▶ **Source data**
● ● ● ● ● ● ●
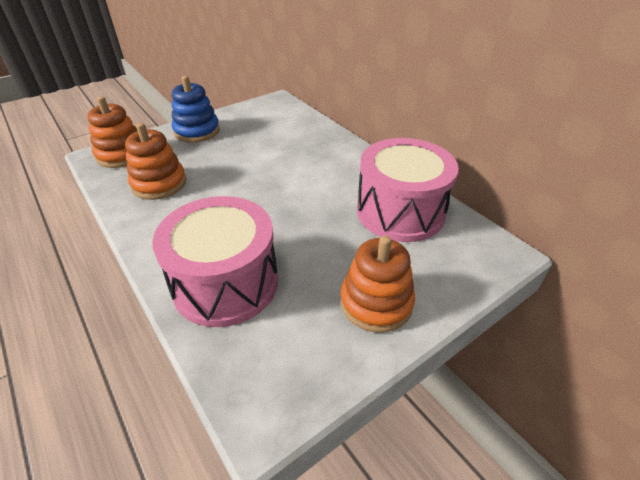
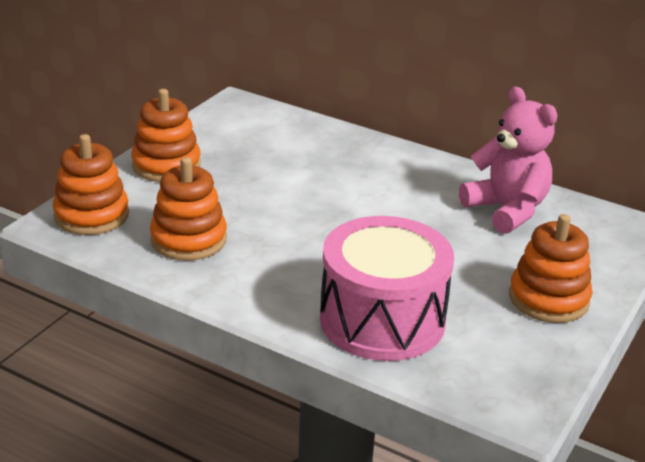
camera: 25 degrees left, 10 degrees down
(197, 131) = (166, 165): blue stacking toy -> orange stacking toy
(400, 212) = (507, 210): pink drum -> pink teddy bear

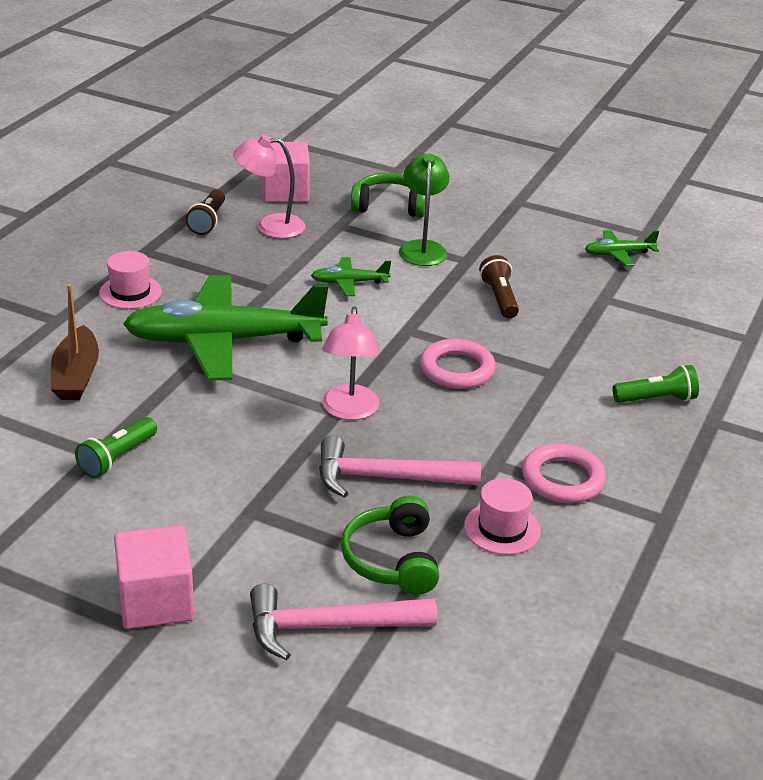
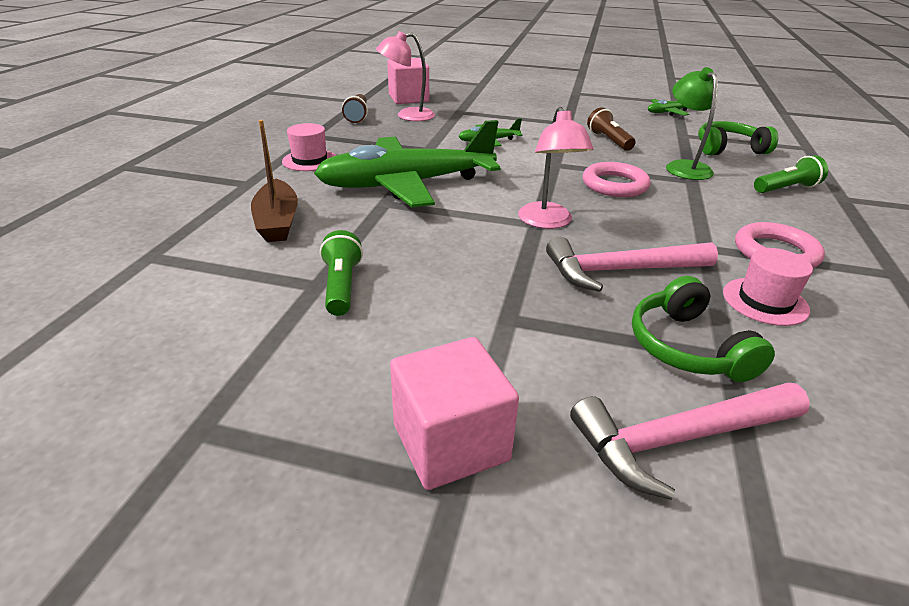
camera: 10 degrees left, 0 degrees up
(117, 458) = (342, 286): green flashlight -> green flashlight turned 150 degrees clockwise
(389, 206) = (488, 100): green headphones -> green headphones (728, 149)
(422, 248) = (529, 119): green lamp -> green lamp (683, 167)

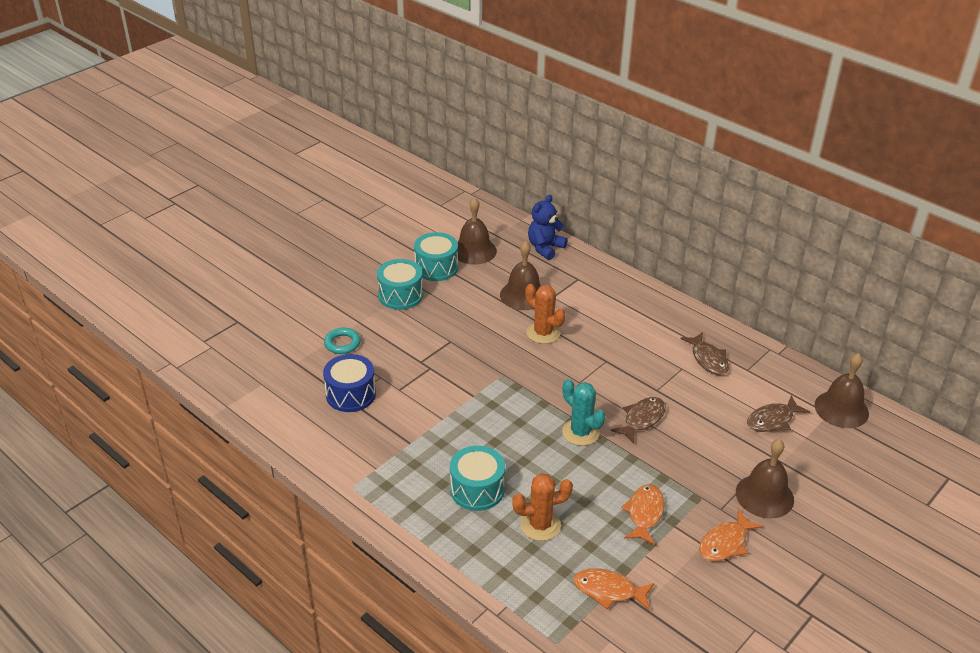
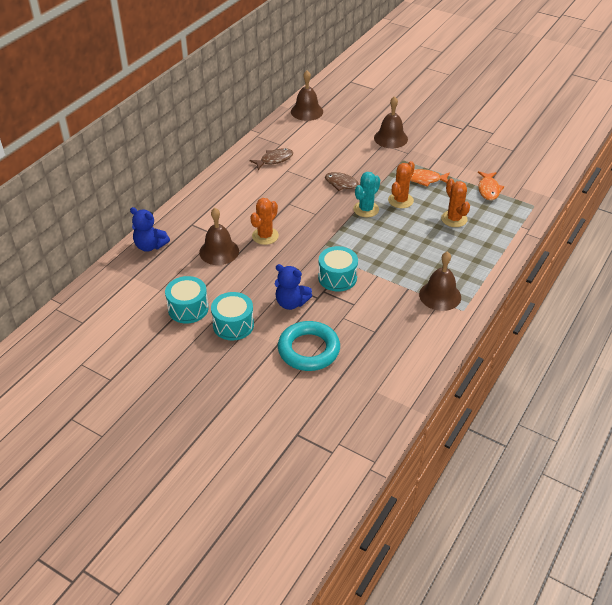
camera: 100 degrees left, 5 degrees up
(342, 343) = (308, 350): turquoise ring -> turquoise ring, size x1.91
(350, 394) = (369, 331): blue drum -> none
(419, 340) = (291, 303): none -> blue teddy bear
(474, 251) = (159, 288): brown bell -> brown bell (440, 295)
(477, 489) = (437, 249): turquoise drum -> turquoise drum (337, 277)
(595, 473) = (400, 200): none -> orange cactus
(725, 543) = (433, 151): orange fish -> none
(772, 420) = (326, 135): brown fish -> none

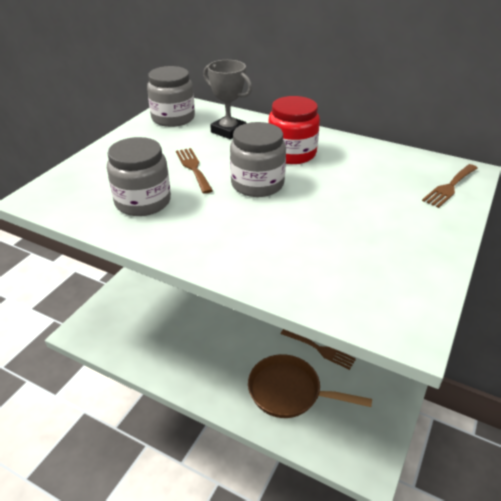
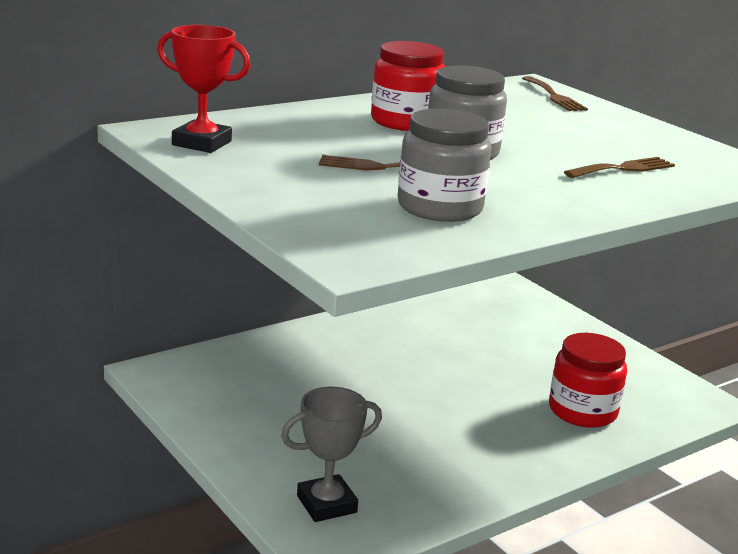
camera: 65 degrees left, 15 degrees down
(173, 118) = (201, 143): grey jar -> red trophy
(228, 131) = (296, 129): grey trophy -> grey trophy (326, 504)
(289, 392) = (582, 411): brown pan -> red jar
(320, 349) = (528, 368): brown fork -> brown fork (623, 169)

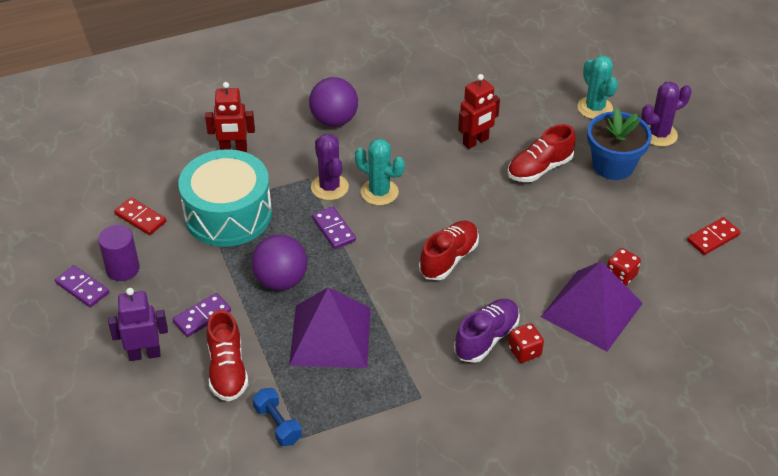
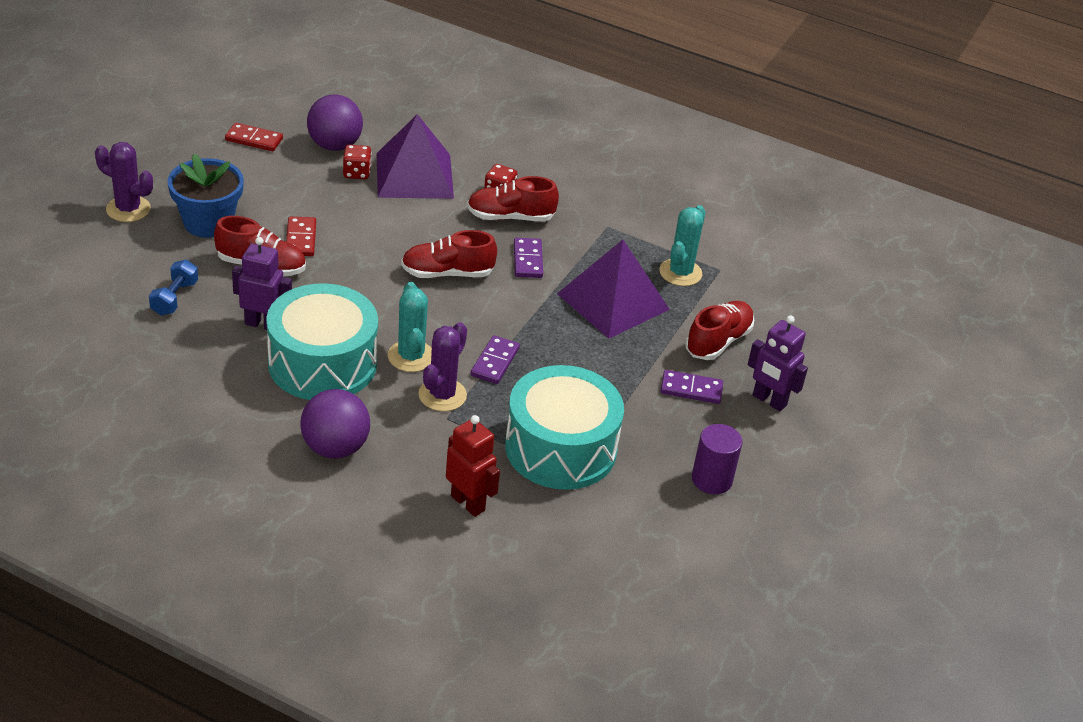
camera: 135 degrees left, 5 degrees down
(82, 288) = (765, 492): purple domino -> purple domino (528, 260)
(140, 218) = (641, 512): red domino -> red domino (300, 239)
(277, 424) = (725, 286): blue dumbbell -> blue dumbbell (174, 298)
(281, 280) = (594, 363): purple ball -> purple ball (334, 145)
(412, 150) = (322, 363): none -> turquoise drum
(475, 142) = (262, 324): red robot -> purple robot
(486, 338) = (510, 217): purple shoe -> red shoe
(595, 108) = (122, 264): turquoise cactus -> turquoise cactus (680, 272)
● ● ● ● ● ● ●
▶ **YOUR GOAL**
Copy exactly, without pictures, the lines above from the one with "(422, 248) = (529, 119): green" down to the one with "(486, 338) = (510, 217): purple", inclusive.

▶ **SOLUTION TO THE EXERCISE**
(422, 248) = (529, 119): green lamp -> green lamp (683, 167)

camera: 100 degrees left, 5 degrees up
(342, 343) = (308, 350): turquoise ring -> turquoise ring, size x1.91
(350, 394) = (369, 331): blue drum -> none
(419, 340) = (291, 303): none -> blue teddy bear
(474, 251) = (159, 288): brown bell -> brown bell (440, 295)
(477, 489) = (437, 249): turquoise drum -> turquoise drum (337, 277)
(595, 473) = (400, 200): none -> orange cactus
(725, 543) = (433, 151): orange fish -> none
(772, 420) = (326, 135): brown fish -> none

camera: 65 degrees left, 15 degrees down
(173, 118) = (201, 143): grey jar -> red trophy
(228, 131) = (296, 129): grey trophy -> grey trophy (326, 504)
(289, 392) = (582, 411): brown pan -> red jar
(320, 349) = (528, 368): brown fork -> brown fork (623, 169)

camera: 135 degrees left, 5 degrees down
(82, 288) = (765, 492): purple domino -> purple domino (528, 260)
(140, 218) = (641, 512): red domino -> red domino (300, 239)
(277, 424) = (725, 286): blue dumbbell -> blue dumbbell (174, 298)
(281, 280) = (594, 363): purple ball -> purple ball (334, 145)
(412, 150) = (322, 363): none -> turquoise drum
(475, 142) = (262, 324): red robot -> purple robot
(486, 338) = (510, 217): purple shoe -> red shoe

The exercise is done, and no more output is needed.